What is needed:
Output the data from its first line through the line containing "1: (356, 677)", both included, as a numbered list with blank lines left out.

═══ Records for the exercise ═══

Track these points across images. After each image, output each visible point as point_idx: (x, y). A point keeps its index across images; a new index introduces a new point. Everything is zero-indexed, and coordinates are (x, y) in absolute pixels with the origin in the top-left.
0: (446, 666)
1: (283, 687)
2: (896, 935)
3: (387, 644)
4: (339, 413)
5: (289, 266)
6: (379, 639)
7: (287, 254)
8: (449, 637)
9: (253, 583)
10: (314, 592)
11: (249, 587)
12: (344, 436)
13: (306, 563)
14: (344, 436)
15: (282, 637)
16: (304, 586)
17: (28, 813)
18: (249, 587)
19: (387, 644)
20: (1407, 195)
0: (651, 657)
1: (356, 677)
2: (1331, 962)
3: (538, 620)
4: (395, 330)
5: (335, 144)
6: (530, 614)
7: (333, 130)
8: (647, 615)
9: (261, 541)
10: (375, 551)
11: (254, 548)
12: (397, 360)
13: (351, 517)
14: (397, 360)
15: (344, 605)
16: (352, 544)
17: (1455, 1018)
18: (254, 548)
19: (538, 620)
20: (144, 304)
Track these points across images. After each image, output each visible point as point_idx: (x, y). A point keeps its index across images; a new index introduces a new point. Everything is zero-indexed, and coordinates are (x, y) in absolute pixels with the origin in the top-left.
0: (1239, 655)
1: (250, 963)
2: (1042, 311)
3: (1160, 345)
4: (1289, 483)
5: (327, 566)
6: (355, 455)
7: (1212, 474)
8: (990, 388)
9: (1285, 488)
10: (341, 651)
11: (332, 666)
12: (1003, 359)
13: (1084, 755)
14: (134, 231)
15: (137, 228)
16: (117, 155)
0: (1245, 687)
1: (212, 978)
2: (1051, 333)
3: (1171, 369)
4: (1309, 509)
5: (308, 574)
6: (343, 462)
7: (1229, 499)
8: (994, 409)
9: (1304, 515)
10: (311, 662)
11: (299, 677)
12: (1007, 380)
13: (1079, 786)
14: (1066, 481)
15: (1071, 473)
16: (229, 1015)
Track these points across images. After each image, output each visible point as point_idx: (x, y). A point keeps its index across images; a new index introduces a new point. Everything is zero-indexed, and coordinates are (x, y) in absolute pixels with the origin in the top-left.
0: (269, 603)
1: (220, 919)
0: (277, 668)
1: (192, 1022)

═══

Response:
1. Track these points across images. After each image, output each visible point as point_idx: (x, y). A point keeps its index across images; a new index introduces a new point. Everything is zero-indexed, and coordinates are (x, y) in absolute pixels with the origin in the top-left.
2. 0: (446, 666)
3. 1: (283, 687)
4. 2: (896, 935)
5. 3: (387, 644)
6. 4: (339, 413)
7. 5: (289, 266)
8. 6: (379, 639)
9. 7: (287, 254)
10. 8: (449, 637)
11. 9: (253, 583)
12. 10: (314, 592)
13. 11: (249, 587)
14. 12: (344, 436)
15. 13: (306, 563)
16. 14: (344, 436)
17. 15: (282, 637)
18. 16: (304, 586)
19. 17: (28, 813)
20. 18: (249, 587)
21. 19: (387, 644)
22. 20: (1407, 195)
23. 0: (651, 657)
24. 1: (356, 677)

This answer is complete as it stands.